What is needed is every line of the data that includes the word "yellow". Please copy each one.

● **DATA UNDER STUDY**

※ ※ ※

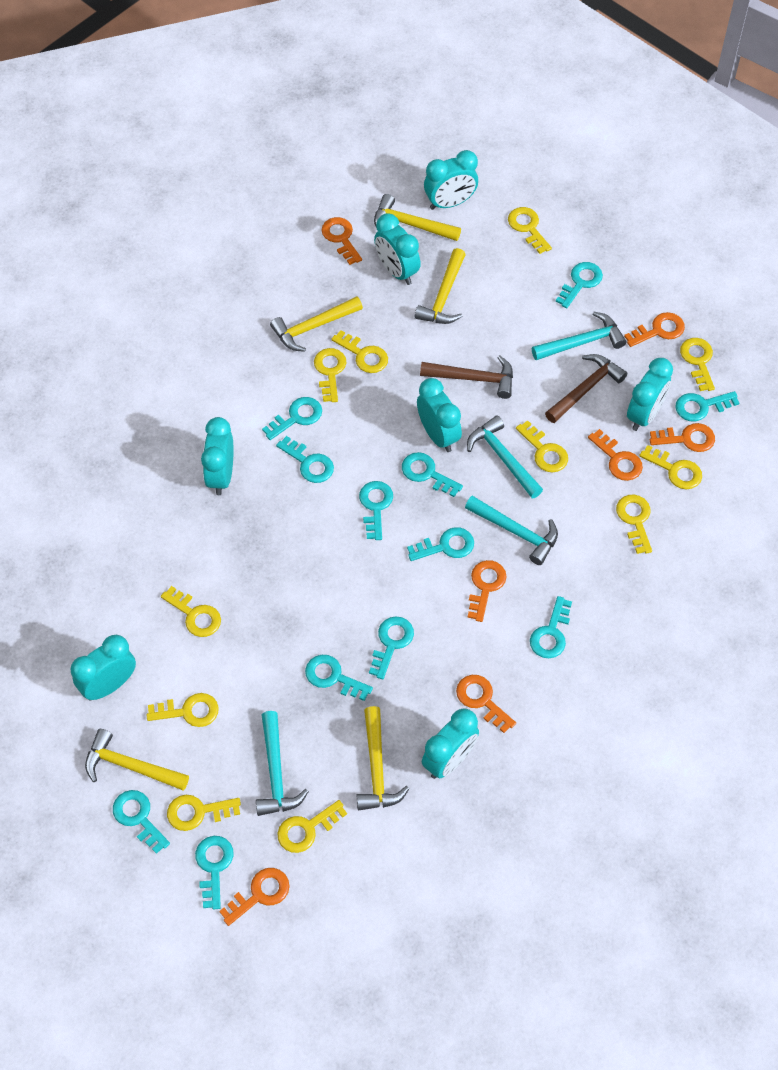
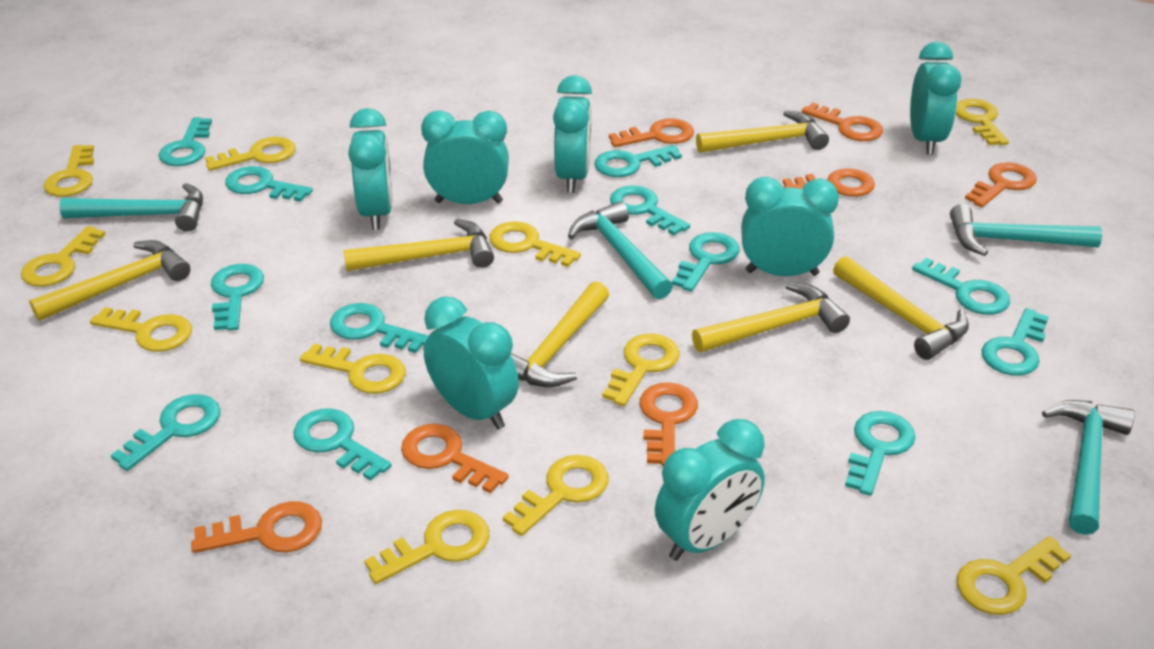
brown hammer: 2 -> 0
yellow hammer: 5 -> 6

※ ※ ※

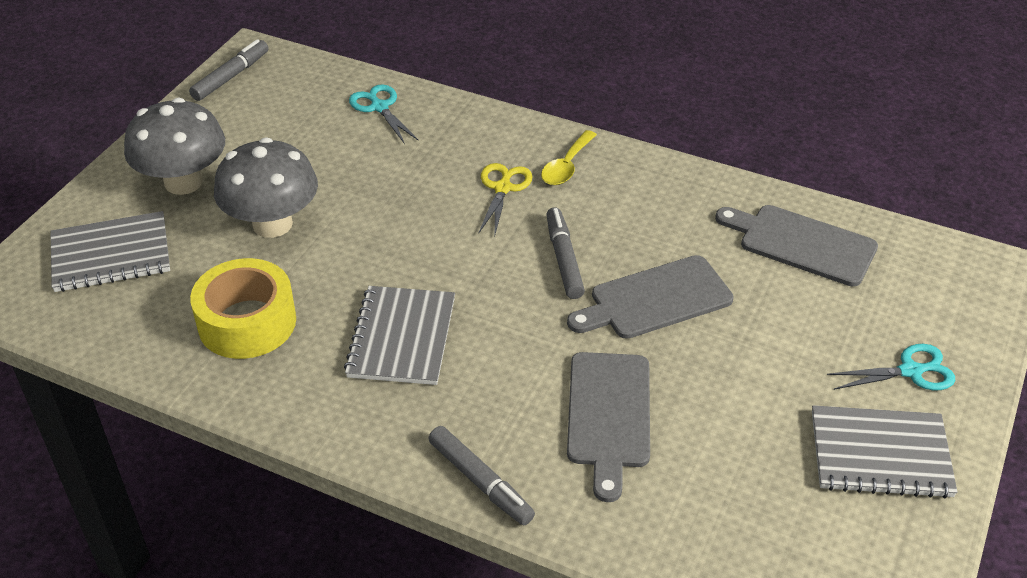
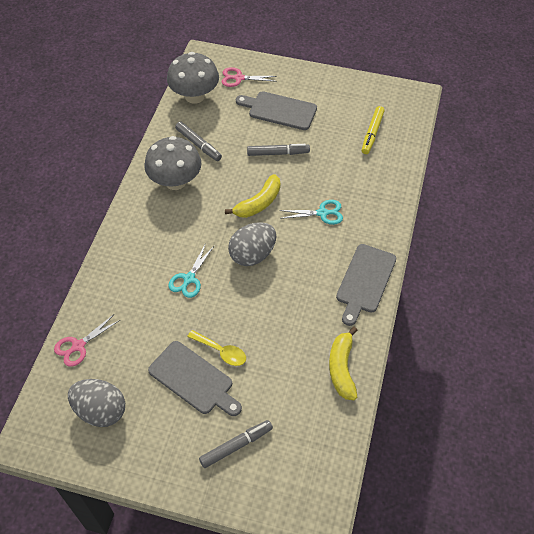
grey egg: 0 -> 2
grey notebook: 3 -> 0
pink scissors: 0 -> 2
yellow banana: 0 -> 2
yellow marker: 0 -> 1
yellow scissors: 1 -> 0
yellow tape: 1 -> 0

※ ※ ※

● **ANSWER BOX**
yellow hammer: 5 -> 6
yellow banana: 0 -> 2
yellow marker: 0 -> 1
yellow scissors: 1 -> 0
yellow tape: 1 -> 0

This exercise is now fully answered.